[Opening Material for the task section]
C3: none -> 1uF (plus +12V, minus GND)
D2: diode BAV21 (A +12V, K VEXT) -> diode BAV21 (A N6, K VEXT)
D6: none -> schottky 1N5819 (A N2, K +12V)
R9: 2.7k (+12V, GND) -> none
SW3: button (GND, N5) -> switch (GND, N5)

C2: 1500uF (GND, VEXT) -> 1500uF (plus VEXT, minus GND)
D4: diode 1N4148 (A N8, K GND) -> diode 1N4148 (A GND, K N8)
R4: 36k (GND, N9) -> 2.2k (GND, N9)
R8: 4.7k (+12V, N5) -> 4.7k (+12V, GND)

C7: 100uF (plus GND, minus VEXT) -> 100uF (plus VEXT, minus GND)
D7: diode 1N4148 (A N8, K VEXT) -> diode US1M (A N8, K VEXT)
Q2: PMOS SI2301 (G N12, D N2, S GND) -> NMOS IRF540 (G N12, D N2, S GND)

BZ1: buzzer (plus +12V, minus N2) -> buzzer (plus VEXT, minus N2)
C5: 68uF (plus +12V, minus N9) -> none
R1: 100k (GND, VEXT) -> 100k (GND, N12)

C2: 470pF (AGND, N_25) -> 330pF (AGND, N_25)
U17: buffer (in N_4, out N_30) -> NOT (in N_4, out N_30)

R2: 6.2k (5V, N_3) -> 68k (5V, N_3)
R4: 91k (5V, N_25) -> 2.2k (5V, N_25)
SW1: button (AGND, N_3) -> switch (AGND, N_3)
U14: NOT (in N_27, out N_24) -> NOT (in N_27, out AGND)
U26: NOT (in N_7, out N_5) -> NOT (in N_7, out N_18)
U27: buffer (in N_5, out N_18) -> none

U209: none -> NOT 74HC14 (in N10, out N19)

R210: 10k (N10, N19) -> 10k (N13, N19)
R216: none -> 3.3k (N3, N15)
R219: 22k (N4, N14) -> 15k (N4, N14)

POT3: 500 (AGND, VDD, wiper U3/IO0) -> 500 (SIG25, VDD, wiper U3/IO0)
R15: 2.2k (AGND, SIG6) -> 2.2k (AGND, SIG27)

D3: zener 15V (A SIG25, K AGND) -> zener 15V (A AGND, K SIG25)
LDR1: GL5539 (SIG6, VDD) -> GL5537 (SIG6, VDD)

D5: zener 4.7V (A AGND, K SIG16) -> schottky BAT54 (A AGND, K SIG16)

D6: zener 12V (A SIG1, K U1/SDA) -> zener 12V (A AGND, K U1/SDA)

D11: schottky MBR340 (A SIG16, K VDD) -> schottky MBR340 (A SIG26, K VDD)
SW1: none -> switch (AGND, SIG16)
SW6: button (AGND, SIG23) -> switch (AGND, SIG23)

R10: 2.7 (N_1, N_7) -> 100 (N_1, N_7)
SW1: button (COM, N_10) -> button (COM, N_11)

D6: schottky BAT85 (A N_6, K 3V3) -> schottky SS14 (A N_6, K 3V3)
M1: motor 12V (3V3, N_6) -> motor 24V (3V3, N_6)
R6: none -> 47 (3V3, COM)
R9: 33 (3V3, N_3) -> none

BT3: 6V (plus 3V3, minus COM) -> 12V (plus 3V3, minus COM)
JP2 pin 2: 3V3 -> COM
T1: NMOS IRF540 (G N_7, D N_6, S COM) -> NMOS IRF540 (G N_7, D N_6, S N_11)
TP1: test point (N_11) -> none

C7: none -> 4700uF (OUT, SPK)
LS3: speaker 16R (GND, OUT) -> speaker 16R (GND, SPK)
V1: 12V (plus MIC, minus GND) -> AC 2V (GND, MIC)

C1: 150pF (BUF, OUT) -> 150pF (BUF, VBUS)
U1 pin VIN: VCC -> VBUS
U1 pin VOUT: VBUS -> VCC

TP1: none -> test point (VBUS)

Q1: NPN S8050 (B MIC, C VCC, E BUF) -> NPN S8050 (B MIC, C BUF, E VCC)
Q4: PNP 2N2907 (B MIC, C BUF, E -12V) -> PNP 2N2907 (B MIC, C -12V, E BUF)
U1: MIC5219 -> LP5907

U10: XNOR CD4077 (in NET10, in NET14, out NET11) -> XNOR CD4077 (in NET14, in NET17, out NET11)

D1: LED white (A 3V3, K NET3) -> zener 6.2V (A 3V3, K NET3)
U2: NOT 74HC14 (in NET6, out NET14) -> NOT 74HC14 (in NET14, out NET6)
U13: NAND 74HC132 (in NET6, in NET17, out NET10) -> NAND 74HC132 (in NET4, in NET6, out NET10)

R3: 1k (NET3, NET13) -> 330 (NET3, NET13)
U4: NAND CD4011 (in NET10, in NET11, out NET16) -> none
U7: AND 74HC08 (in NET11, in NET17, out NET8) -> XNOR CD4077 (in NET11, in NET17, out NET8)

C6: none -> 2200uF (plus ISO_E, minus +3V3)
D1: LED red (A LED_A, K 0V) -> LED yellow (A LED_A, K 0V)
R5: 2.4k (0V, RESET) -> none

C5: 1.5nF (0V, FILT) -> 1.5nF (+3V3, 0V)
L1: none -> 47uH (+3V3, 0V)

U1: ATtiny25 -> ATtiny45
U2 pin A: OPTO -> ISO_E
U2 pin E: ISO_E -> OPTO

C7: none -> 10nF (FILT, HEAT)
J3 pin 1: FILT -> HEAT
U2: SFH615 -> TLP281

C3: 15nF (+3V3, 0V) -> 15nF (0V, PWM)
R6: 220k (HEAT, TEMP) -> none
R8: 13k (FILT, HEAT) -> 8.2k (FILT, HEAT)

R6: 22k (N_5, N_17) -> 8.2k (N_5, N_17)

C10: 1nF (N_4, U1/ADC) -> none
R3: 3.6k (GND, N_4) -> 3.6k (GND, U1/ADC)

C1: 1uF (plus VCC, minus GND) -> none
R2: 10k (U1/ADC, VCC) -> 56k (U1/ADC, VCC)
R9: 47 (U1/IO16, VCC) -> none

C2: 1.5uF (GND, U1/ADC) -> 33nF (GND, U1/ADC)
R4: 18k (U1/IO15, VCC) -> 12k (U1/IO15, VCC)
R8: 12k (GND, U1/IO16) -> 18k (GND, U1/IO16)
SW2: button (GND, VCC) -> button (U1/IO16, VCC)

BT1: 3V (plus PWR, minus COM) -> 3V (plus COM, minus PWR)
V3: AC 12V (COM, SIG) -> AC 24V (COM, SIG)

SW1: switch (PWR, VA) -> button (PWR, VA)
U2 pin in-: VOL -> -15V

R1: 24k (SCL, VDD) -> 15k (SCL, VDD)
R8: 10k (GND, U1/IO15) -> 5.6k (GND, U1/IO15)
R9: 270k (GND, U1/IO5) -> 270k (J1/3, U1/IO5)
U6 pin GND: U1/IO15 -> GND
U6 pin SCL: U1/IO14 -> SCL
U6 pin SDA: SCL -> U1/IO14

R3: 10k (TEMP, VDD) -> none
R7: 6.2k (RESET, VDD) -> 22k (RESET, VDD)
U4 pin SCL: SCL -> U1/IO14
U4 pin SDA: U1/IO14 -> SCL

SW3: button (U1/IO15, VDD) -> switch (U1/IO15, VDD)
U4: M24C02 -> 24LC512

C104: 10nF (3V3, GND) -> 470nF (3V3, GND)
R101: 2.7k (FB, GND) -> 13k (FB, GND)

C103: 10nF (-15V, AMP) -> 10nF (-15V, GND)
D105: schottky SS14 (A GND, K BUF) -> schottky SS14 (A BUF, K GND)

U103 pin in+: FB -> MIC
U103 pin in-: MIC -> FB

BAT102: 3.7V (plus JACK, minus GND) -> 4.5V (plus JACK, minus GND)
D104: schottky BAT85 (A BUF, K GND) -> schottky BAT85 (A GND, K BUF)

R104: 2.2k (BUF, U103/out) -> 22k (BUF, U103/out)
[Closing Material for the task section]
> [Work instructions]:
Reproduce the listing above exactly.

> [Task response]:
C3: none -> 1uF (plus +12V, minus GND)
D2: diode BAV21 (A +12V, K VEXT) -> diode BAV21 (A N6, K VEXT)
D6: none -> schottky 1N5819 (A N2, K +12V)
R9: 2.7k (+12V, GND) -> none
SW3: button (GND, N5) -> switch (GND, N5)

C2: 1500uF (GND, VEXT) -> 1500uF (plus VEXT, minus GND)
D4: diode 1N4148 (A N8, K GND) -> diode 1N4148 (A GND, K N8)
R4: 36k (GND, N9) -> 2.2k (GND, N9)
R8: 4.7k (+12V, N5) -> 4.7k (+12V, GND)

C7: 100uF (plus GND, minus VEXT) -> 100uF (plus VEXT, minus GND)
D7: diode 1N4148 (A N8, K VEXT) -> diode US1M (A N8, K VEXT)
Q2: PMOS SI2301 (G N12, D N2, S GND) -> NMOS IRF540 (G N12, D N2, S GND)

BZ1: buzzer (plus +12V, minus N2) -> buzzer (plus VEXT, minus N2)
C5: 68uF (plus +12V, minus N9) -> none
R1: 100k (GND, VEXT) -> 100k (GND, N12)

C2: 470pF (AGND, N_25) -> 330pF (AGND, N_25)
U17: buffer (in N_4, out N_30) -> NOT (in N_4, out N_30)

R2: 6.2k (5V, N_3) -> 68k (5V, N_3)
R4: 91k (5V, N_25) -> 2.2k (5V, N_25)
SW1: button (AGND, N_3) -> switch (AGND, N_3)
U14: NOT (in N_27, out N_24) -> NOT (in N_27, out AGND)
U26: NOT (in N_7, out N_5) -> NOT (in N_7, out N_18)
U27: buffer (in N_5, out N_18) -> none

U209: none -> NOT 74HC14 (in N10, out N19)

R210: 10k (N10, N19) -> 10k (N13, N19)
R216: none -> 3.3k (N3, N15)
R219: 22k (N4, N14) -> 15k (N4, N14)

POT3: 500 (AGND, VDD, wiper U3/IO0) -> 500 (SIG25, VDD, wiper U3/IO0)
R15: 2.2k (AGND, SIG6) -> 2.2k (AGND, SIG27)

D3: zener 15V (A SIG25, K AGND) -> zener 15V (A AGND, K SIG25)
LDR1: GL5539 (SIG6, VDD) -> GL5537 (SIG6, VDD)

D5: zener 4.7V (A AGND, K SIG16) -> schottky BAT54 (A AGND, K SIG16)

D6: zener 12V (A SIG1, K U1/SDA) -> zener 12V (A AGND, K U1/SDA)

D11: schottky MBR340 (A SIG16, K VDD) -> schottky MBR340 (A SIG26, K VDD)
SW1: none -> switch (AGND, SIG16)
SW6: button (AGND, SIG23) -> switch (AGND, SIG23)

R10: 2.7 (N_1, N_7) -> 100 (N_1, N_7)
SW1: button (COM, N_10) -> button (COM, N_11)

D6: schottky BAT85 (A N_6, K 3V3) -> schottky SS14 (A N_6, K 3V3)
M1: motor 12V (3V3, N_6) -> motor 24V (3V3, N_6)
R6: none -> 47 (3V3, COM)
R9: 33 (3V3, N_3) -> none

BT3: 6V (plus 3V3, minus COM) -> 12V (plus 3V3, minus COM)
JP2 pin 2: 3V3 -> COM
T1: NMOS IRF540 (G N_7, D N_6, S COM) -> NMOS IRF540 (G N_7, D N_6, S N_11)
TP1: test point (N_11) -> none

C7: none -> 4700uF (OUT, SPK)
LS3: speaker 16R (GND, OUT) -> speaker 16R (GND, SPK)
V1: 12V (plus MIC, minus GND) -> AC 2V (GND, MIC)

C1: 150pF (BUF, OUT) -> 150pF (BUF, VBUS)
U1 pin VIN: VCC -> VBUS
U1 pin VOUT: VBUS -> VCC

TP1: none -> test point (VBUS)

Q1: NPN S8050 (B MIC, C VCC, E BUF) -> NPN S8050 (B MIC, C BUF, E VCC)
Q4: PNP 2N2907 (B MIC, C BUF, E -12V) -> PNP 2N2907 (B MIC, C -12V, E BUF)
U1: MIC5219 -> LP5907

U10: XNOR CD4077 (in NET10, in NET14, out NET11) -> XNOR CD4077 (in NET14, in NET17, out NET11)

D1: LED white (A 3V3, K NET3) -> zener 6.2V (A 3V3, K NET3)
U2: NOT 74HC14 (in NET6, out NET14) -> NOT 74HC14 (in NET14, out NET6)
U13: NAND 74HC132 (in NET6, in NET17, out NET10) -> NAND 74HC132 (in NET4, in NET6, out NET10)

R3: 1k (NET3, NET13) -> 330 (NET3, NET13)
U4: NAND CD4011 (in NET10, in NET11, out NET16) -> none
U7: AND 74HC08 (in NET11, in NET17, out NET8) -> XNOR CD4077 (in NET11, in NET17, out NET8)

C6: none -> 2200uF (plus ISO_E, minus +3V3)
D1: LED red (A LED_A, K 0V) -> LED yellow (A LED_A, K 0V)
R5: 2.4k (0V, RESET) -> none

C5: 1.5nF (0V, FILT) -> 1.5nF (+3V3, 0V)
L1: none -> 47uH (+3V3, 0V)

U1: ATtiny25 -> ATtiny45
U2 pin A: OPTO -> ISO_E
U2 pin E: ISO_E -> OPTO

C7: none -> 10nF (FILT, HEAT)
J3 pin 1: FILT -> HEAT
U2: SFH615 -> TLP281

C3: 15nF (+3V3, 0V) -> 15nF (0V, PWM)
R6: 220k (HEAT, TEMP) -> none
R8: 13k (FILT, HEAT) -> 8.2k (FILT, HEAT)

R6: 22k (N_5, N_17) -> 8.2k (N_5, N_17)

C10: 1nF (N_4, U1/ADC) -> none
R3: 3.6k (GND, N_4) -> 3.6k (GND, U1/ADC)

C1: 1uF (plus VCC, minus GND) -> none
R2: 10k (U1/ADC, VCC) -> 56k (U1/ADC, VCC)
R9: 47 (U1/IO16, VCC) -> none

C2: 1.5uF (GND, U1/ADC) -> 33nF (GND, U1/ADC)
R4: 18k (U1/IO15, VCC) -> 12k (U1/IO15, VCC)
R8: 12k (GND, U1/IO16) -> 18k (GND, U1/IO16)
SW2: button (GND, VCC) -> button (U1/IO16, VCC)

BT1: 3V (plus PWR, minus COM) -> 3V (plus COM, minus PWR)
V3: AC 12V (COM, SIG) -> AC 24V (COM, SIG)

SW1: switch (PWR, VA) -> button (PWR, VA)
U2 pin in-: VOL -> -15V

R1: 24k (SCL, VDD) -> 15k (SCL, VDD)
R8: 10k (GND, U1/IO15) -> 5.6k (GND, U1/IO15)
R9: 270k (GND, U1/IO5) -> 270k (J1/3, U1/IO5)
U6 pin GND: U1/IO15 -> GND
U6 pin SCL: U1/IO14 -> SCL
U6 pin SDA: SCL -> U1/IO14

R3: 10k (TEMP, VDD) -> none
R7: 6.2k (RESET, VDD) -> 22k (RESET, VDD)
U4 pin SCL: SCL -> U1/IO14
U4 pin SDA: U1/IO14 -> SCL

SW3: button (U1/IO15, VDD) -> switch (U1/IO15, VDD)
U4: M24C02 -> 24LC512

C104: 10nF (3V3, GND) -> 470nF (3V3, GND)
R101: 2.7k (FB, GND) -> 13k (FB, GND)

C103: 10nF (-15V, AMP) -> 10nF (-15V, GND)
D105: schottky SS14 (A GND, K BUF) -> schottky SS14 (A BUF, K GND)

U103 pin in+: FB -> MIC
U103 pin in-: MIC -> FB

BAT102: 3.7V (plus JACK, minus GND) -> 4.5V (plus JACK, minus GND)
D104: schottky BAT85 (A BUF, K GND) -> schottky BAT85 (A GND, K BUF)

R104: 2.2k (BUF, U103/out) -> 22k (BUF, U103/out)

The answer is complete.